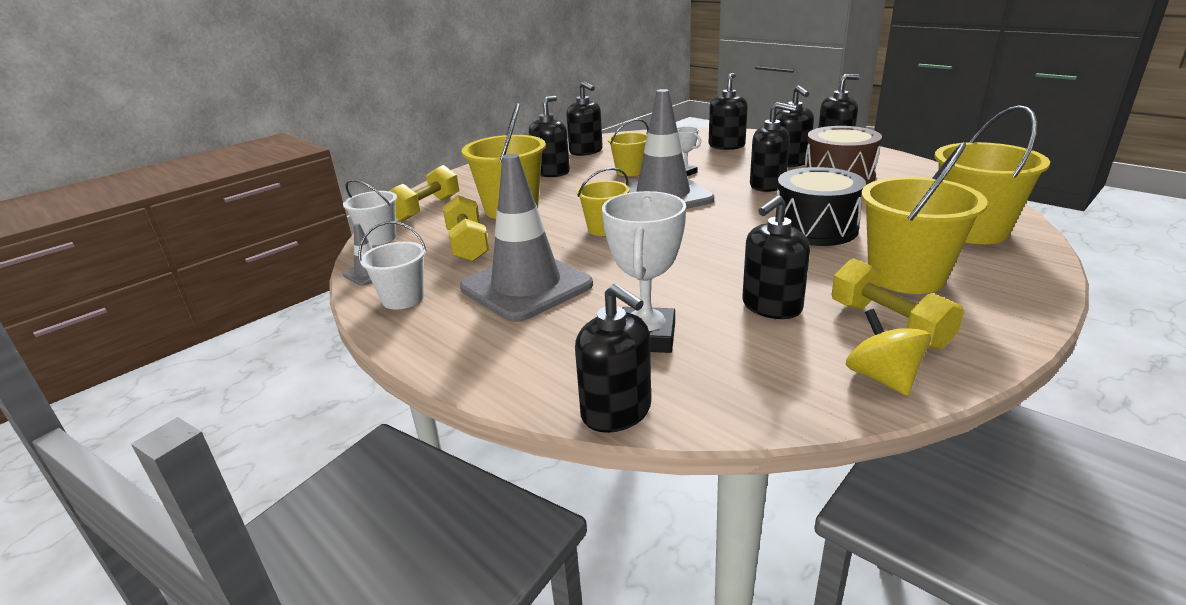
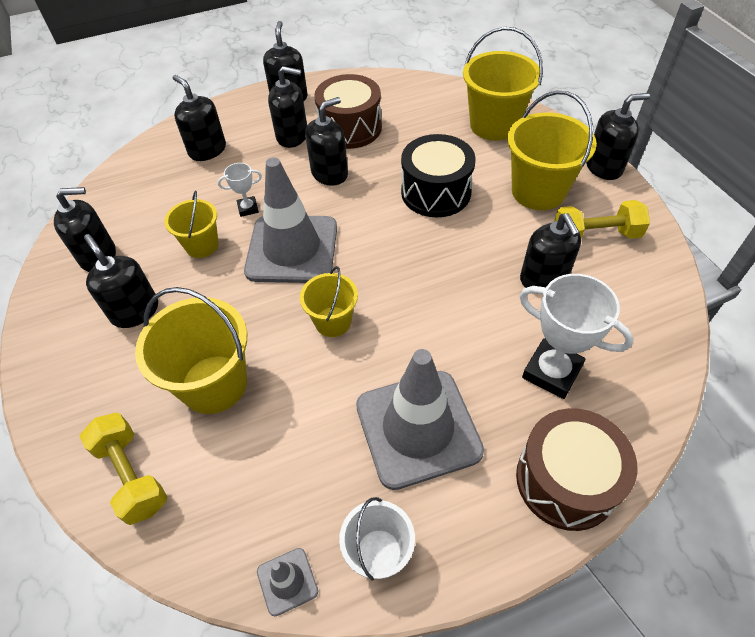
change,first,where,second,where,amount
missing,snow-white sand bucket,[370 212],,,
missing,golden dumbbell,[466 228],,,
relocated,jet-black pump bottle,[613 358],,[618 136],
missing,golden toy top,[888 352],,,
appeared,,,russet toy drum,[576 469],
_____
ABOUT THIS EXERCISE.
Reproduce the data exactly as it appears above. Pictures are to be left out.

TASK RESPONSE.
change,first,where,second,where,amount
missing,snow-white sand bucket,[370 212],,,
missing,golden dumbbell,[466 228],,,
relocated,jet-black pump bottle,[613 358],,[618 136],
missing,golden toy top,[888 352],,,
appeared,,,russet toy drum,[576 469],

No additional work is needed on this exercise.